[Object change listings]
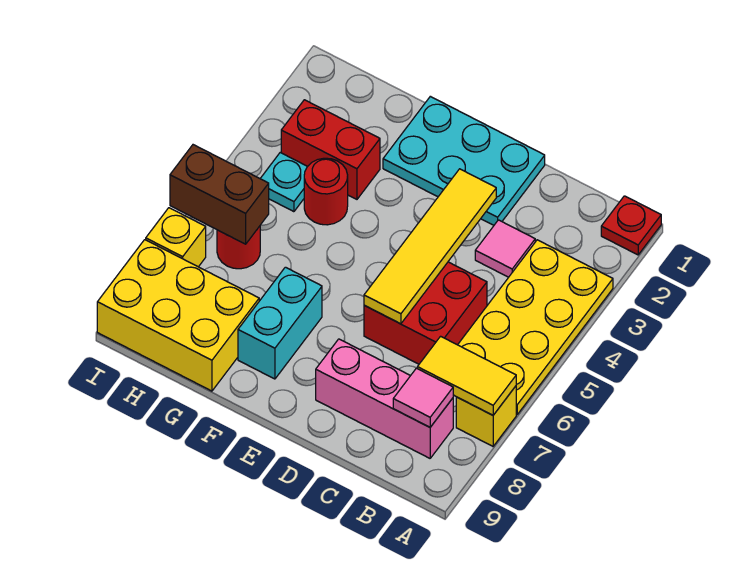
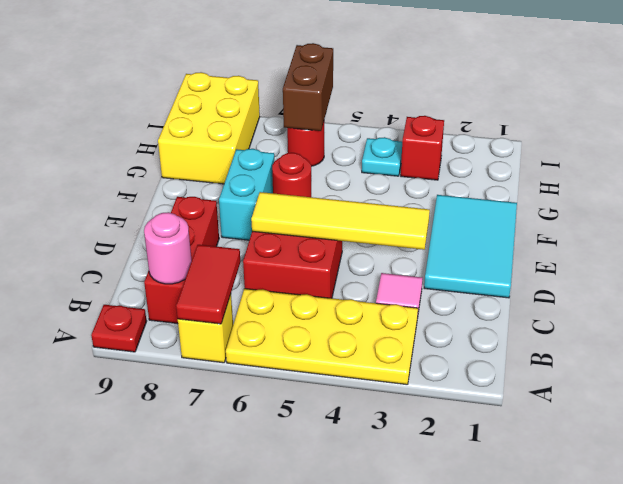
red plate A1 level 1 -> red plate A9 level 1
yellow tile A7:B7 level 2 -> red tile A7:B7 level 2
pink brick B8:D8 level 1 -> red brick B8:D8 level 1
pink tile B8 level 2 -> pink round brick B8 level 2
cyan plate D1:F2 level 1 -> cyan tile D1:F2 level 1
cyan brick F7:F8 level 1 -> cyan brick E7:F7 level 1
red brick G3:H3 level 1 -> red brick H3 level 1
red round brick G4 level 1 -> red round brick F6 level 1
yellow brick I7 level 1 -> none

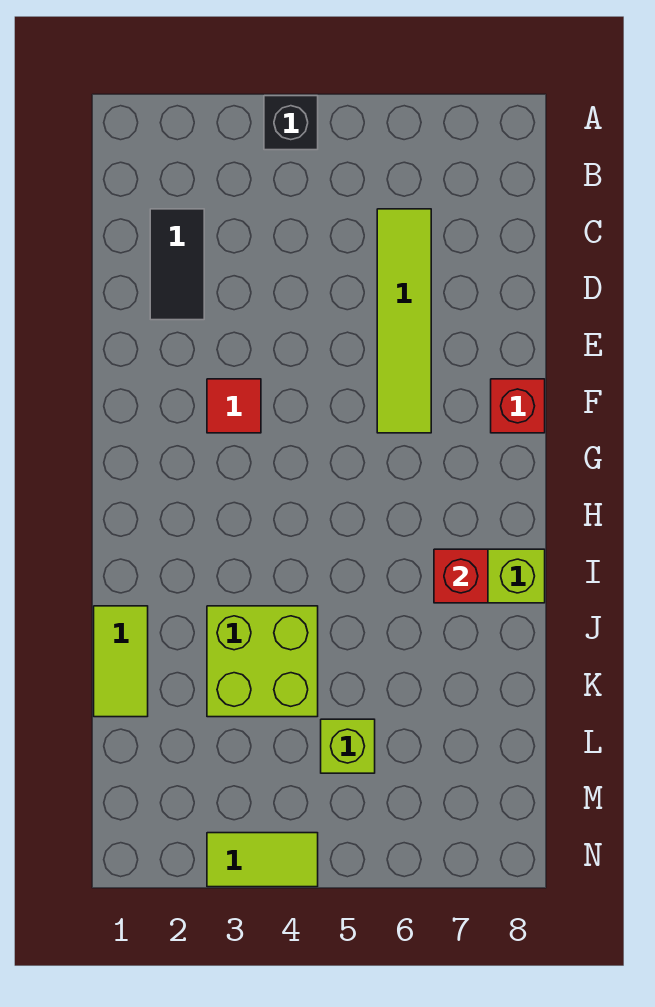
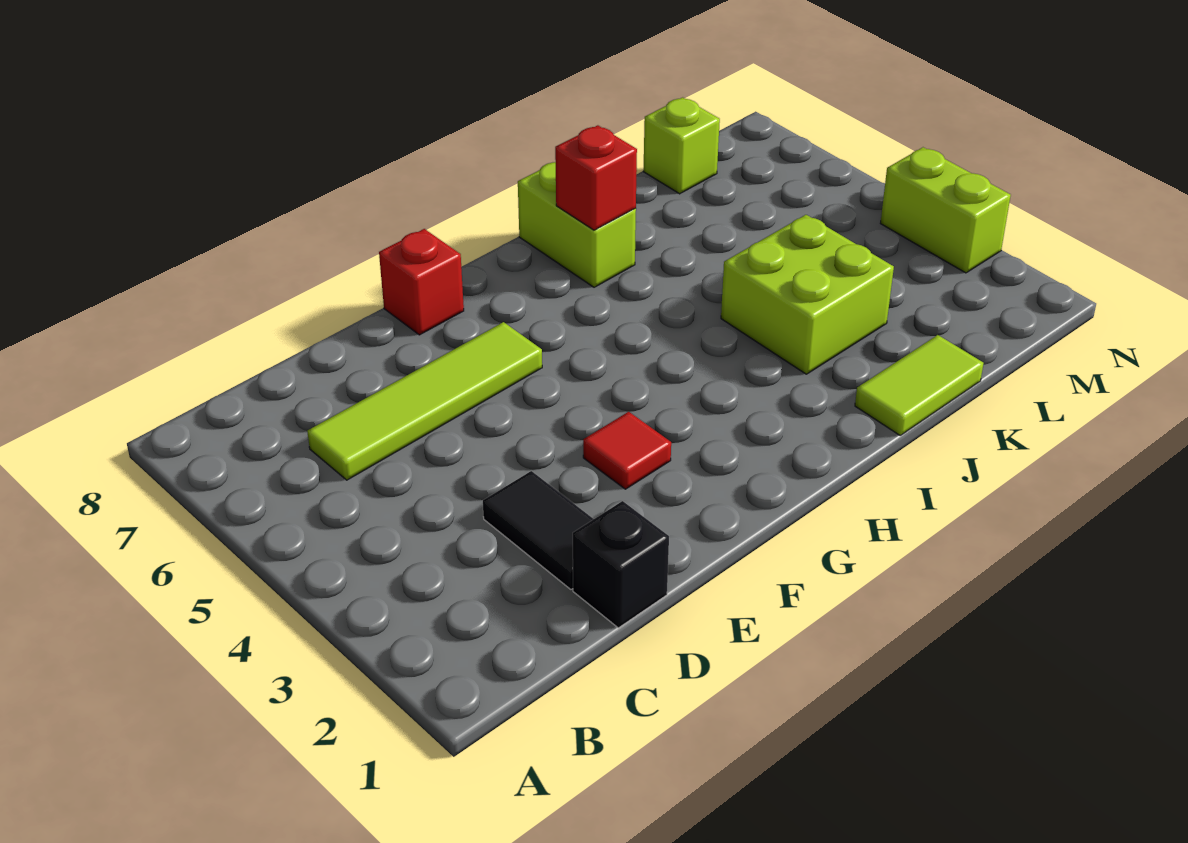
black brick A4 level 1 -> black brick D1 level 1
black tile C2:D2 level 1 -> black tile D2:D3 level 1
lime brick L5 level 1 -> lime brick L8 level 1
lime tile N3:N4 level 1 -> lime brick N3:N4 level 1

* * *

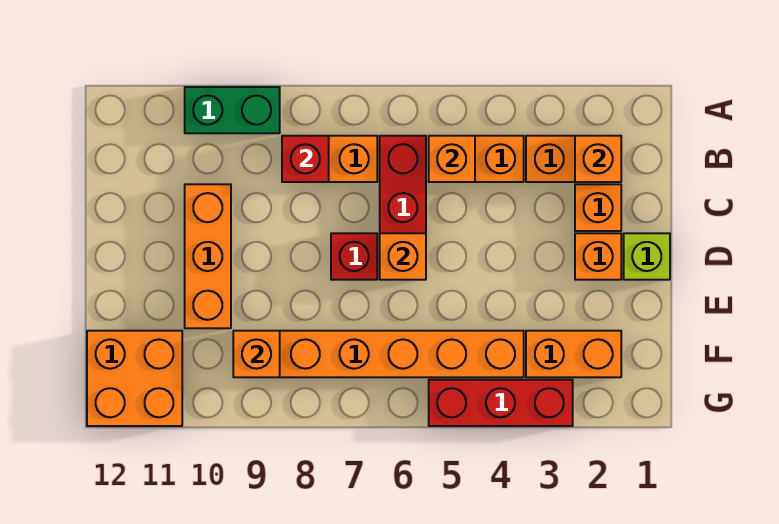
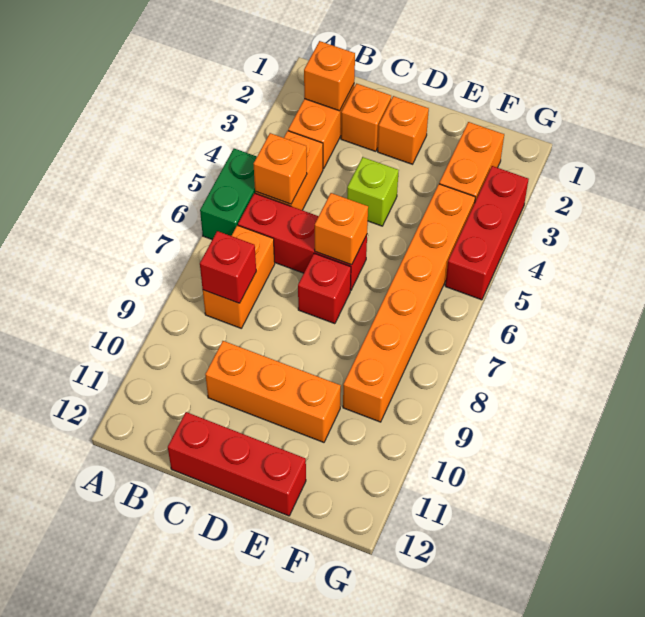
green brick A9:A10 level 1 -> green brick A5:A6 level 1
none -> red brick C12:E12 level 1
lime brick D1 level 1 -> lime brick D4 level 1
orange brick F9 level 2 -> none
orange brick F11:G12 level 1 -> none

What is needed: If the word "tile" appears in a line above, copy that line.

Solution for this problem:
yellow tile A7:B7 level 2 -> red tile A7:B7 level 2
pink tile B8 level 2 -> pink round brick B8 level 2
cyan plate D1:F2 level 1 -> cyan tile D1:F2 level 1
black tile C2:D2 level 1 -> black tile D2:D3 level 1
lime tile N3:N4 level 1 -> lime brick N3:N4 level 1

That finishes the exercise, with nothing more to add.